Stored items
################
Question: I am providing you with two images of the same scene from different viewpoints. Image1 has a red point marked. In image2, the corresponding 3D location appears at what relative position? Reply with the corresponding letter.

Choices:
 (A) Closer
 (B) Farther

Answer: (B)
################
▶ _Directive_
Write out the material above again, replacing "Choices" with "Options" and keeping everything else the same.

▶ _Written reply_
Question: I am providing you with two images of the same scene from different viewpoints. Image1 has a red point marked. In image2, the corresponding 3D location appears at what relative position? Reply with the corresponding letter.

Options:
 (A) Closer
 (B) Farther

Answer: (B)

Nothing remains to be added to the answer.